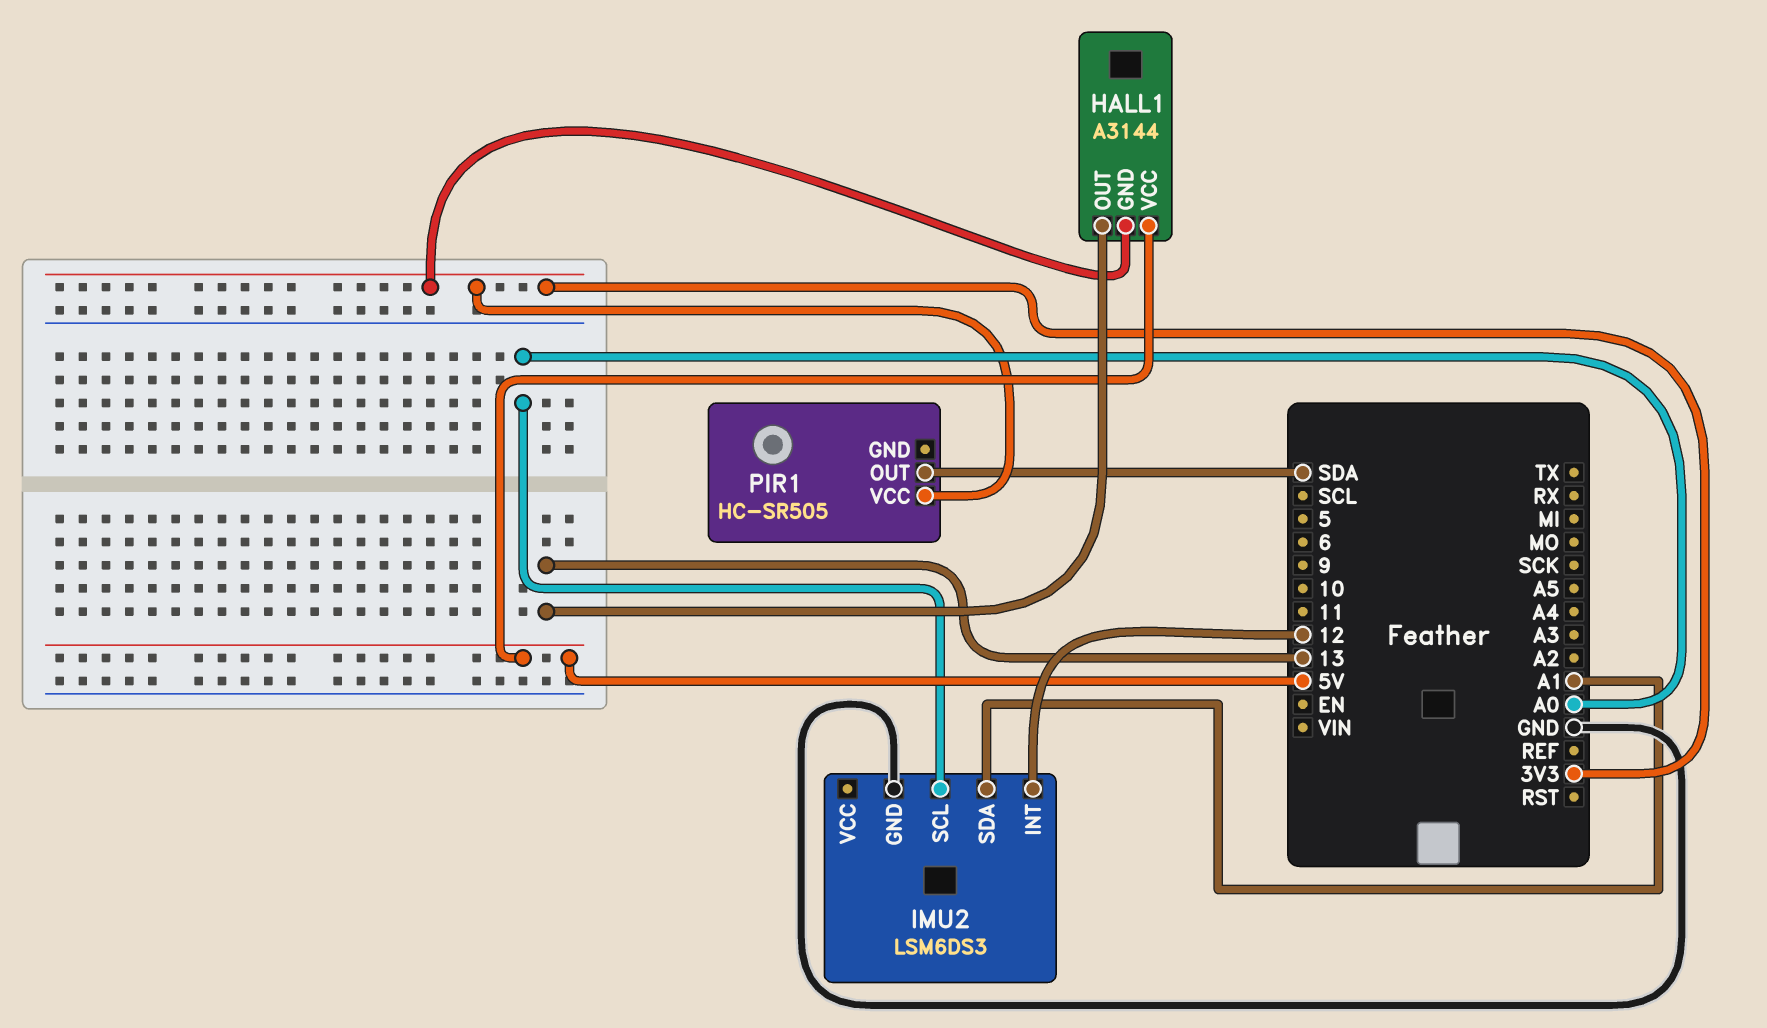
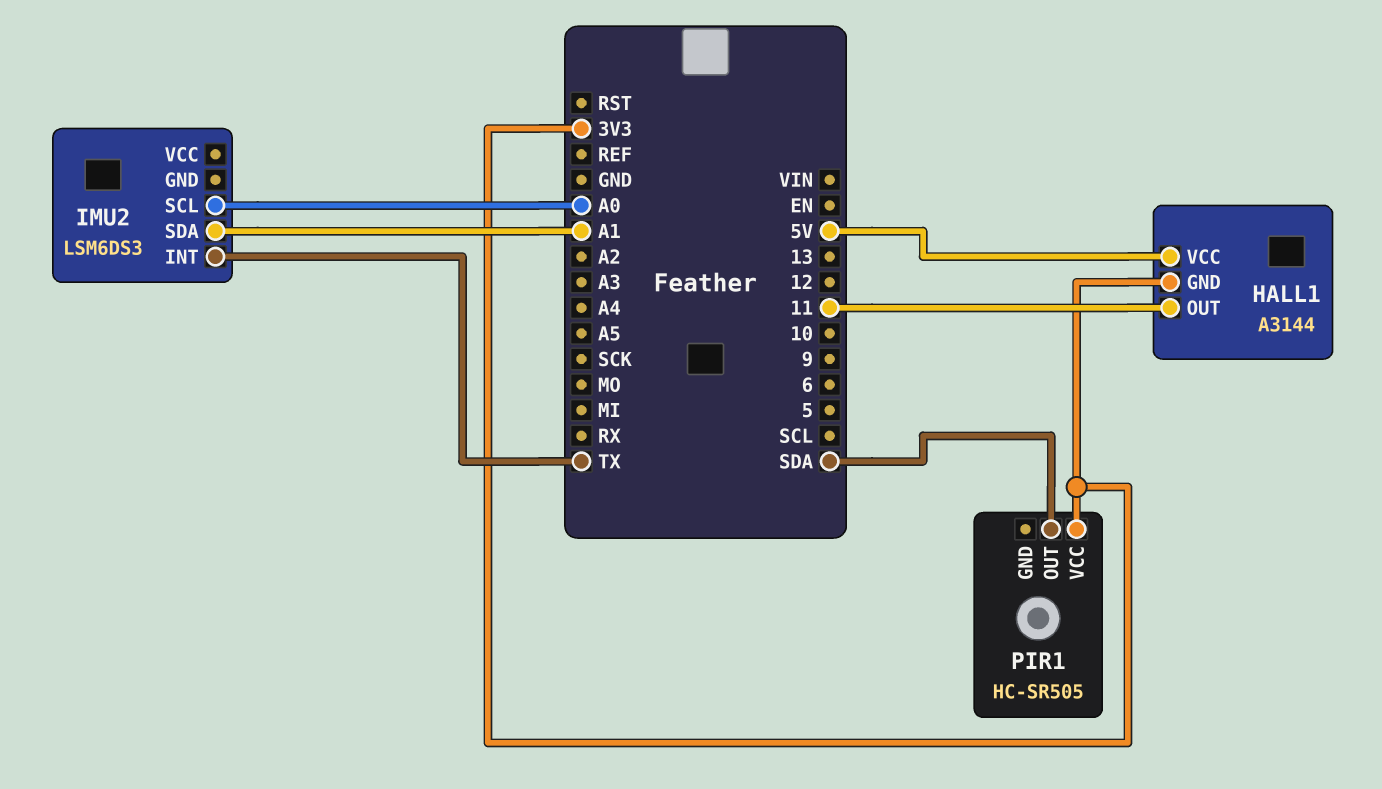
HALL1 pin OUT: 13 -> 11
IMU2 pin GND: GND -> none
IMU2 pin INT: 12 -> TX

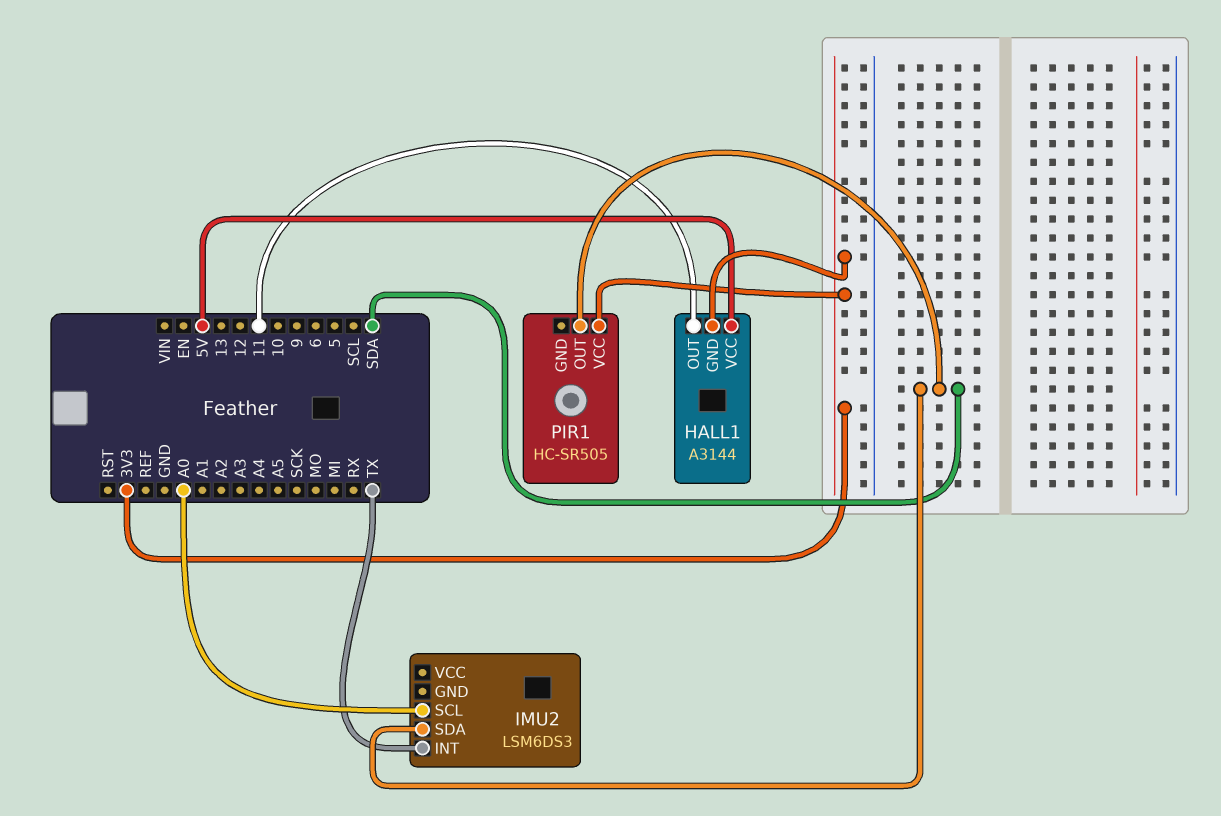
IMU2 pin SDA: A1 -> SDA

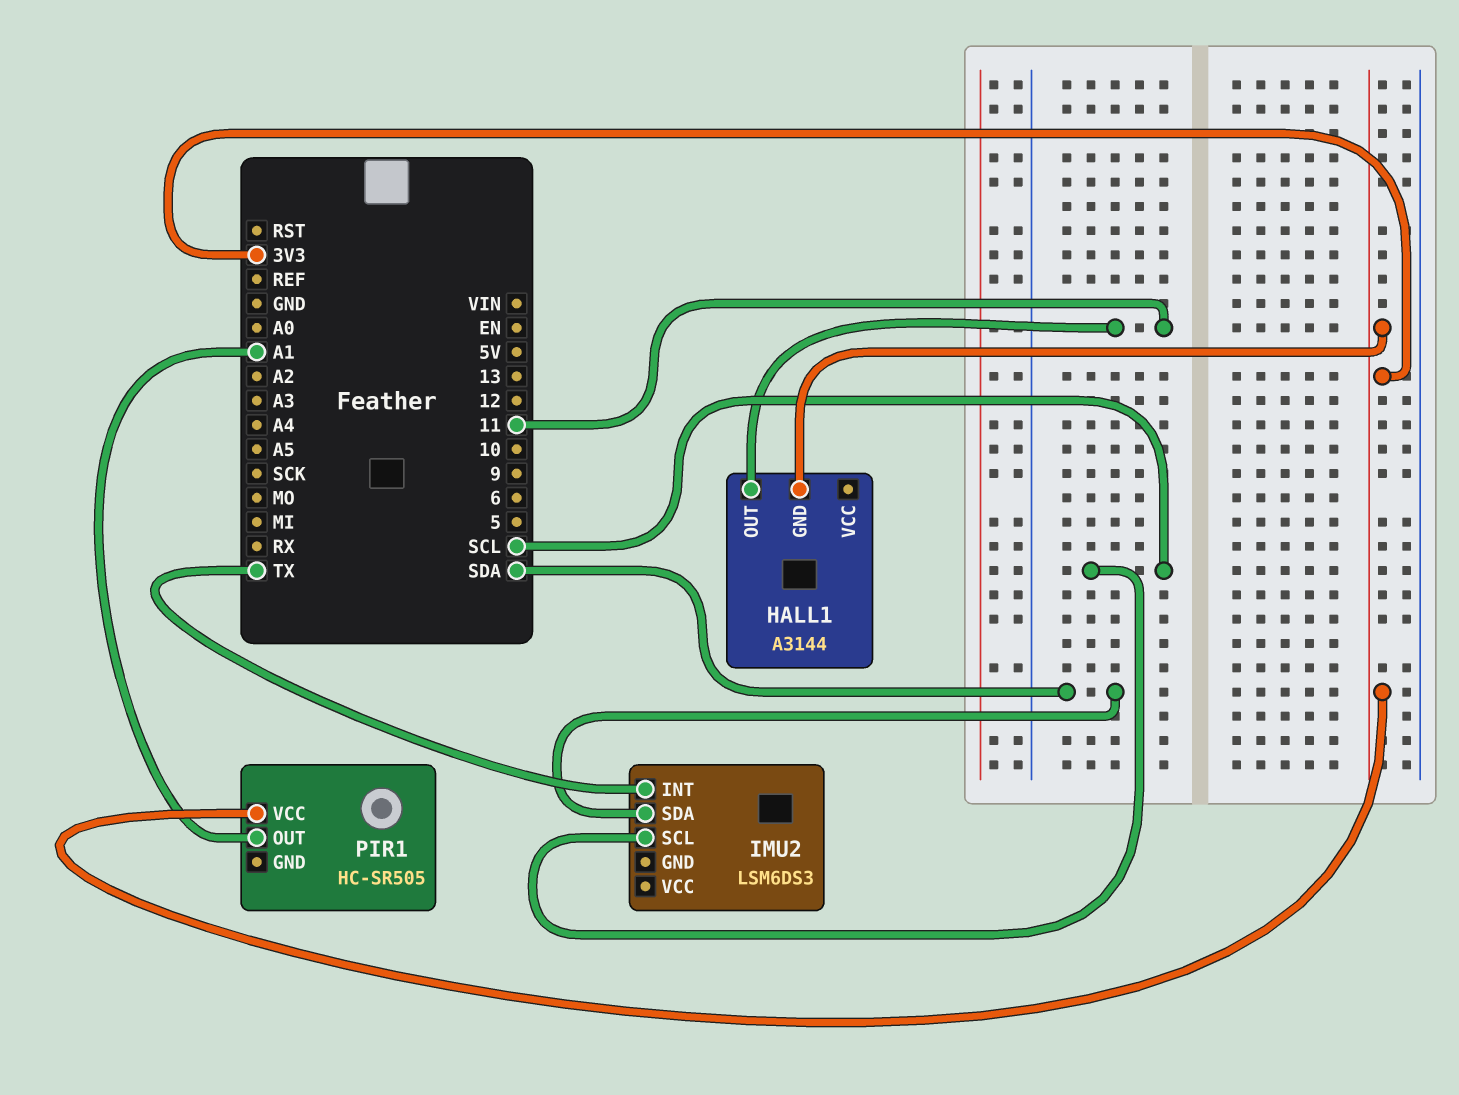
HALL1 pin VCC: 5V -> none
IMU2 pin SCL: A0 -> SCL
PIR1 pin OUT: SDA -> A1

- ACTIVITY -
Take from the entries every line that has the string "none".

- RESULT BELOW -
IMU2 pin GND: GND -> none
HALL1 pin VCC: 5V -> none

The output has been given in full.